Nothing below is to be printed except the lines between the line holding "camera: 25 degrees left, 10 degrees down" and the line holding "(604, 346) = (594, 152): yellow", inclusive, each exactly as it appears.

+++ MATERIAL TO PROCESS +++

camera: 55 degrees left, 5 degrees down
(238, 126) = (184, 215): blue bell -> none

+++
+++ MATERIAL TO PROCESS +++

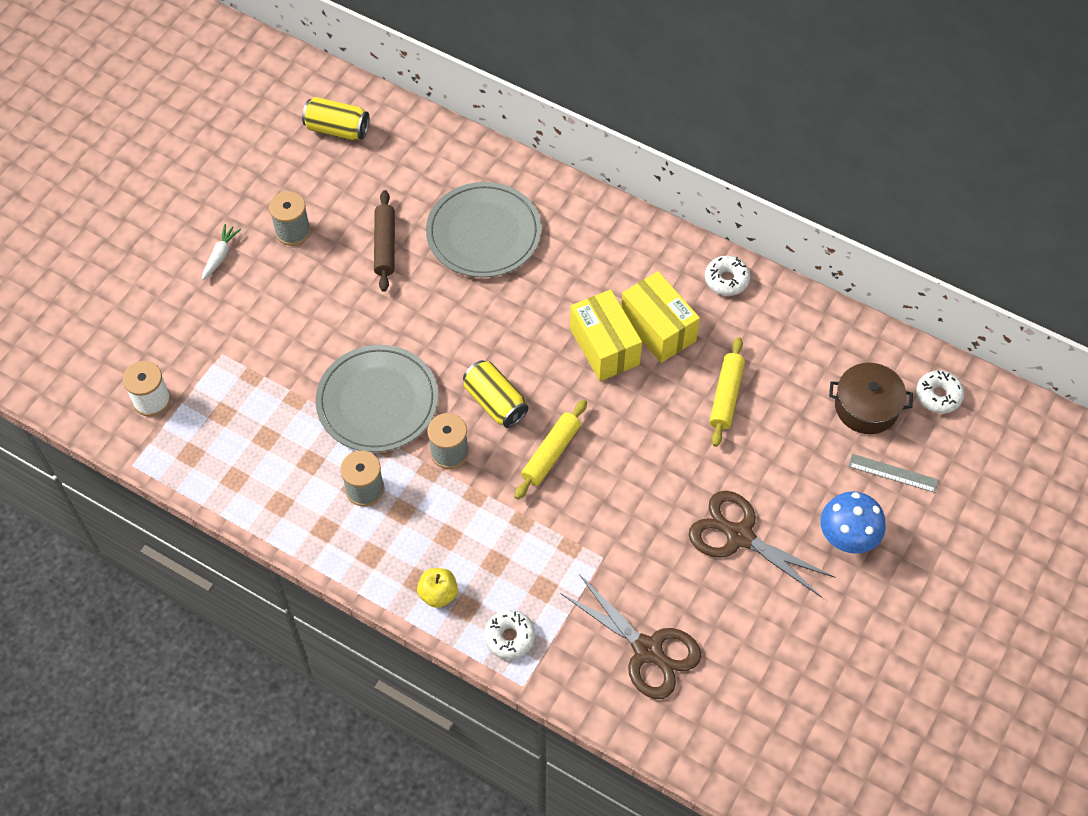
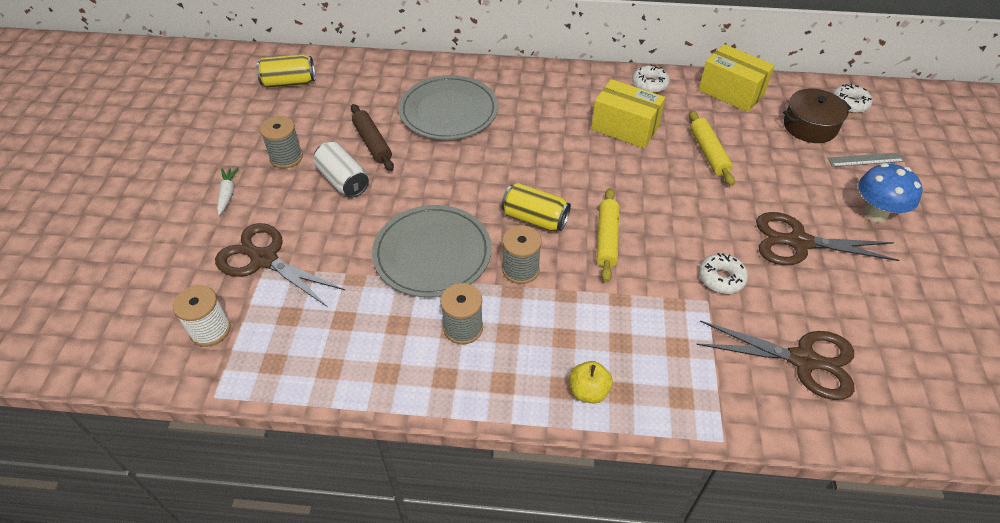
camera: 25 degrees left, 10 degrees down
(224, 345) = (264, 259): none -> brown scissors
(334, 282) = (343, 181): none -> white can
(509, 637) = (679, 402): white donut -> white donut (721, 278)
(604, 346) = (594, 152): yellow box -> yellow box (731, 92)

+++
+++ MATERIAL TO PROCESS +++

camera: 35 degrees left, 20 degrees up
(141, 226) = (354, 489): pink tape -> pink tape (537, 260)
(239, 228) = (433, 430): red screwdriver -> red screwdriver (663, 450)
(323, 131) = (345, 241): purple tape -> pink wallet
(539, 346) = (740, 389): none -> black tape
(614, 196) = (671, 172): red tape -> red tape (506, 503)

+++

* [RESULT FOR THIS TASK]:
camera: 25 degrees left, 10 degrees down
(224, 345) = (264, 259): none -> brown scissors
(334, 282) = (343, 181): none -> white can
(509, 637) = (679, 402): white donut -> white donut (721, 278)
(604, 346) = (594, 152): yellow box -> yellow box (731, 92)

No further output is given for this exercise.